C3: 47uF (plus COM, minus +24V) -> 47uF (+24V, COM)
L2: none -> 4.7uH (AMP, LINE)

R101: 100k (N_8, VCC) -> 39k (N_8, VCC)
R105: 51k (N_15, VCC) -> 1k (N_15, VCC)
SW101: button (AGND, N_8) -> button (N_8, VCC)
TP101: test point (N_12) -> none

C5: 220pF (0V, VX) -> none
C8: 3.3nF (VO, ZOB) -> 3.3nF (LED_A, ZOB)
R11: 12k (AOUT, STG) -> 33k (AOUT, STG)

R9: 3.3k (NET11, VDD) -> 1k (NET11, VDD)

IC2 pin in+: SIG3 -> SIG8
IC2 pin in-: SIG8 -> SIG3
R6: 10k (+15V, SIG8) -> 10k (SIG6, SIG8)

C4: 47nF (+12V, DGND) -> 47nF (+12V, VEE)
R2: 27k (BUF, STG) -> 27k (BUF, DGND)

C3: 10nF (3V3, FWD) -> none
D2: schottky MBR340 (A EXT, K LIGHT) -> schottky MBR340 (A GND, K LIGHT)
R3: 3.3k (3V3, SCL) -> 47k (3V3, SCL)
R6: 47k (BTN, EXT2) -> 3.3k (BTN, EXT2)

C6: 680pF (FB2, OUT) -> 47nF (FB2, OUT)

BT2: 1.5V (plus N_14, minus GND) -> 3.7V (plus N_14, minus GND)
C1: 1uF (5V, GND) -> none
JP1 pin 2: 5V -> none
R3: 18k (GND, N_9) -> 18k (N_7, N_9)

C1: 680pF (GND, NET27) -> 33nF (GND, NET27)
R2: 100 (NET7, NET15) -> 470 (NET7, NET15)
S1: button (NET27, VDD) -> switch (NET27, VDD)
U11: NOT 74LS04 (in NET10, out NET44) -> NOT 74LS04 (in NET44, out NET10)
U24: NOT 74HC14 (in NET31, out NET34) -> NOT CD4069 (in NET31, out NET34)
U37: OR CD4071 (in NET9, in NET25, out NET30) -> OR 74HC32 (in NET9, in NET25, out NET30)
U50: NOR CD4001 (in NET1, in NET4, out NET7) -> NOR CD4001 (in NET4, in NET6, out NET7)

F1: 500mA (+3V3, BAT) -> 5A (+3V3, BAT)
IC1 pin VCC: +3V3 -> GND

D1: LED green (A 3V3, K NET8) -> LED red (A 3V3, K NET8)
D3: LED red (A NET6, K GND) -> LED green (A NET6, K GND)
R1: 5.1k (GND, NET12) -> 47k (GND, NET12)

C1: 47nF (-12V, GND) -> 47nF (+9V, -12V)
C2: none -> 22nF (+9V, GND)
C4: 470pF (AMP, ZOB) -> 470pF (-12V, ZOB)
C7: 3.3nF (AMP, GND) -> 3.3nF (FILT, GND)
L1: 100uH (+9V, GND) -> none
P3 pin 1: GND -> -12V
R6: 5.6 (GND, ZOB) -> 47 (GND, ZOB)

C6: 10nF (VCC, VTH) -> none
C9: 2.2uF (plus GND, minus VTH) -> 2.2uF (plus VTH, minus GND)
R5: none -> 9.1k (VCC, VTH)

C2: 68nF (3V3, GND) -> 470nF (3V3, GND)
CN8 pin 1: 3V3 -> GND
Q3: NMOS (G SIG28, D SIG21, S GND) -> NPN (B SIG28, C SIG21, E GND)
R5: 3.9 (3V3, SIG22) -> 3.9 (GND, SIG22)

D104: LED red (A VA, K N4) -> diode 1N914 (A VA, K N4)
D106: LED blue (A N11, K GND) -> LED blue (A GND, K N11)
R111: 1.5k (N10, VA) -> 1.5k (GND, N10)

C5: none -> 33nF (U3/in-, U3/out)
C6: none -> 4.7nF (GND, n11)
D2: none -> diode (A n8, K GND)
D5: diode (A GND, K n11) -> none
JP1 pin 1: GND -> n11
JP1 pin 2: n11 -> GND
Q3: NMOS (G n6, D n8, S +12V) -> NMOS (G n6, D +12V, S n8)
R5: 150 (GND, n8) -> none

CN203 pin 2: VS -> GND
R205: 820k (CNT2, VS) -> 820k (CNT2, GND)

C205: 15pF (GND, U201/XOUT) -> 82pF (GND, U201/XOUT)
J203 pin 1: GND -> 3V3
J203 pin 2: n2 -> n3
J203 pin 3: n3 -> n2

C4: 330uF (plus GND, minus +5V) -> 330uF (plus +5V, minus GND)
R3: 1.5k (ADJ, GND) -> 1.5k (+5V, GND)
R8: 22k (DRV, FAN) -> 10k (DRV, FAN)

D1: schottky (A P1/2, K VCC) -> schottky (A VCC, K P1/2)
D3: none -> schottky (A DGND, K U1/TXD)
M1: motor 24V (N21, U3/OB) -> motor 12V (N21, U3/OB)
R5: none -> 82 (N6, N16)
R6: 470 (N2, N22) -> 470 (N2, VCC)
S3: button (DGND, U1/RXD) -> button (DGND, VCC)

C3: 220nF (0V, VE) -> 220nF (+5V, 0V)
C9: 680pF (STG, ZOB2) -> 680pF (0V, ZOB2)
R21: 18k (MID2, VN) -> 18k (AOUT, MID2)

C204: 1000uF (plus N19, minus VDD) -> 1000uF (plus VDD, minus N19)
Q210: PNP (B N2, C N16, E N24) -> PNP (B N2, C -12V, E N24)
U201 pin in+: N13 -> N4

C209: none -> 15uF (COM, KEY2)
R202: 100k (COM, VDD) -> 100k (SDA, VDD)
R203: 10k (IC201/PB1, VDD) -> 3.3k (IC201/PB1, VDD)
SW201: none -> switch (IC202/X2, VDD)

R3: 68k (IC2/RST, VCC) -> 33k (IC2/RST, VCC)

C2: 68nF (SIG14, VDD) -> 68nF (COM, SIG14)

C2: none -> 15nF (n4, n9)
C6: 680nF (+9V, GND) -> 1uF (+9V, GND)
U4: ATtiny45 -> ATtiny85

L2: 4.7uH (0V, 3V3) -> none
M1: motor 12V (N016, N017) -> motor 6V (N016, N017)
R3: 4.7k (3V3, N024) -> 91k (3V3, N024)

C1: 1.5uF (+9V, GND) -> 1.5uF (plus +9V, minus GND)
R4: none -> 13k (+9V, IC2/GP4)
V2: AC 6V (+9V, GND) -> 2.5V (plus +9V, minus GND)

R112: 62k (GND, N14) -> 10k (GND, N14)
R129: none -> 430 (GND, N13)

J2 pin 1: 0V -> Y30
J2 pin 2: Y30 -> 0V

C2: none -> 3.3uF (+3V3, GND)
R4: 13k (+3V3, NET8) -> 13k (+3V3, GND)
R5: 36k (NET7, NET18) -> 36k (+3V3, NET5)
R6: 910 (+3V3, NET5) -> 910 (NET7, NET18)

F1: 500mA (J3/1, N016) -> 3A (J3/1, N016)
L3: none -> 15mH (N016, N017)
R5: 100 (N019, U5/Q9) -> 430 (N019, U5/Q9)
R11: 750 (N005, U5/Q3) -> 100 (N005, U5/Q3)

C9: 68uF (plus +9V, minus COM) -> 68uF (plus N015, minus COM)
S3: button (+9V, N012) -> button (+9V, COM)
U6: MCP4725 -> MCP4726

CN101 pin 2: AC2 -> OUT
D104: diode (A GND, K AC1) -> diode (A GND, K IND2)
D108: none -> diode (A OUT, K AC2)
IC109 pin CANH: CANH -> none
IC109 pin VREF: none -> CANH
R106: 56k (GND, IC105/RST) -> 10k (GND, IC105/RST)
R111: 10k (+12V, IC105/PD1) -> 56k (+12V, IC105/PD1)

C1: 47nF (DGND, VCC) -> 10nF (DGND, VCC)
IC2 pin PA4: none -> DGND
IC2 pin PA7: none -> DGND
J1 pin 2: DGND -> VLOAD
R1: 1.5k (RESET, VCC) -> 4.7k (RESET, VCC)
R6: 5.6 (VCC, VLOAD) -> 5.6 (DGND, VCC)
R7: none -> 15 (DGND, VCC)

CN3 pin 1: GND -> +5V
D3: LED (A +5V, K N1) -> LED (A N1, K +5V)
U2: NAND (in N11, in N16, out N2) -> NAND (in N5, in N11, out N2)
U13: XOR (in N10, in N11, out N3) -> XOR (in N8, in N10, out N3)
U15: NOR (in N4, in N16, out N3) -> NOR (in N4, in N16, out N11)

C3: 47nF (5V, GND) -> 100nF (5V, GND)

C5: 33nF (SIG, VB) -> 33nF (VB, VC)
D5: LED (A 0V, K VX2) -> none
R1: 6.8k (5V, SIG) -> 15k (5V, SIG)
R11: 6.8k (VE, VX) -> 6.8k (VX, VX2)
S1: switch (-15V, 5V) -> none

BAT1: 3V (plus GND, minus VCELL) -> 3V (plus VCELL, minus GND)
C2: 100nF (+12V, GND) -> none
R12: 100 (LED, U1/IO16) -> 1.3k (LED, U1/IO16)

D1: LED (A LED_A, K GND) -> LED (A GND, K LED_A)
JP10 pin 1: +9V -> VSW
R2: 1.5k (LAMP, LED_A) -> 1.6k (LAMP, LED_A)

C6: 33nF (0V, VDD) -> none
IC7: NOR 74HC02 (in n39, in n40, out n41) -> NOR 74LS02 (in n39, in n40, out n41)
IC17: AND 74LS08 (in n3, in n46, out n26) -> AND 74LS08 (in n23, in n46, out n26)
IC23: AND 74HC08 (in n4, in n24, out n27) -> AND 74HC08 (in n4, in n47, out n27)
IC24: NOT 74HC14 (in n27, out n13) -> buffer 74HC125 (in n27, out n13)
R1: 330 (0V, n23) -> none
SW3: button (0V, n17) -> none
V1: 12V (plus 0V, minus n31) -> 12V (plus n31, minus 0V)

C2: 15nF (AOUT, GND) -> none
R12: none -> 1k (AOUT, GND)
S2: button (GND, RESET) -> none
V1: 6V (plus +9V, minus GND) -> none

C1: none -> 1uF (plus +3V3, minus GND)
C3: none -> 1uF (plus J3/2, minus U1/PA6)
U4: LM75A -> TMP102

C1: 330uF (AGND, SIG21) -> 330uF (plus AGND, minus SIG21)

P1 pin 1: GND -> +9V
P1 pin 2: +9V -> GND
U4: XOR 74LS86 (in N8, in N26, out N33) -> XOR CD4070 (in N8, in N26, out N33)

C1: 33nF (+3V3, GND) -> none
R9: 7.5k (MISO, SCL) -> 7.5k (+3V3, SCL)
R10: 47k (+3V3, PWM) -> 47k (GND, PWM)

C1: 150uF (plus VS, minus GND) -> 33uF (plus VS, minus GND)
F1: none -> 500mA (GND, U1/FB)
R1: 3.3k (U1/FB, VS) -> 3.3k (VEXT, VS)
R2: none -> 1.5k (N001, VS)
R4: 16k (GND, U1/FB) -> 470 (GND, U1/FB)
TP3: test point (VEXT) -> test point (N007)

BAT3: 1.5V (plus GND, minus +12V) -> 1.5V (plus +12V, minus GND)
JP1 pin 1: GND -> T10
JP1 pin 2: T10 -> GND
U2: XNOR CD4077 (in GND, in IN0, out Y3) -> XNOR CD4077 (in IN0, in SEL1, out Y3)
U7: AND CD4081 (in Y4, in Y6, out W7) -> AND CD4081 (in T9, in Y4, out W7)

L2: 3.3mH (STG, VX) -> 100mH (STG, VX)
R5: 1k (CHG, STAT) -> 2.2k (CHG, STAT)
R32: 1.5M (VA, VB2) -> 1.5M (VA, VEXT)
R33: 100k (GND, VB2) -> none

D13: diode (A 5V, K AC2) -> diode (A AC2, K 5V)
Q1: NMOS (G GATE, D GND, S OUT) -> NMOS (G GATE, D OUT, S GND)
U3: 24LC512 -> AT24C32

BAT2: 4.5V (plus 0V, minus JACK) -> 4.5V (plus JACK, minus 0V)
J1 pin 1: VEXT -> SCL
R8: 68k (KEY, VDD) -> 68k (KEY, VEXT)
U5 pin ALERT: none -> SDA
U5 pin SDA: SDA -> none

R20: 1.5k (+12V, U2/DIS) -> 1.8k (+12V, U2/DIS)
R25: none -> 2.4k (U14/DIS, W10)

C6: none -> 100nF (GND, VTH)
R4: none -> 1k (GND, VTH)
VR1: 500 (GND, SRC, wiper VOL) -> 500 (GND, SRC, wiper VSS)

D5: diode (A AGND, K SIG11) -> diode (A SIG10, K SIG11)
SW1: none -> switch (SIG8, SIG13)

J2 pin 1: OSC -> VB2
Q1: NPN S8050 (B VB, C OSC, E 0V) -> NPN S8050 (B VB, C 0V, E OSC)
= = = = =
INSTRUCTIONS FOR THE TASK: Reprint exactly the lines above that start at the one with "SW3: button (0V, n17) -> none" and end at the one with "R1: 3.3k (U1/FB, VS) -> 3.3k (VEXT, VS)", keeping both and adding none.

RESPONSE TO THIS EXERCISE:
SW3: button (0V, n17) -> none
V1: 12V (plus 0V, minus n31) -> 12V (plus n31, minus 0V)

C2: 15nF (AOUT, GND) -> none
R12: none -> 1k (AOUT, GND)
S2: button (GND, RESET) -> none
V1: 6V (plus +9V, minus GND) -> none

C1: none -> 1uF (plus +3V3, minus GND)
C3: none -> 1uF (plus J3/2, minus U1/PA6)
U4: LM75A -> TMP102

C1: 330uF (AGND, SIG21) -> 330uF (plus AGND, minus SIG21)

P1 pin 1: GND -> +9V
P1 pin 2: +9V -> GND
U4: XOR 74LS86 (in N8, in N26, out N33) -> XOR CD4070 (in N8, in N26, out N33)

C1: 33nF (+3V3, GND) -> none
R9: 7.5k (MISO, SCL) -> 7.5k (+3V3, SCL)
R10: 47k (+3V3, PWM) -> 47k (GND, PWM)

C1: 150uF (plus VS, minus GND) -> 33uF (plus VS, minus GND)
F1: none -> 500mA (GND, U1/FB)
R1: 3.3k (U1/FB, VS) -> 3.3k (VEXT, VS)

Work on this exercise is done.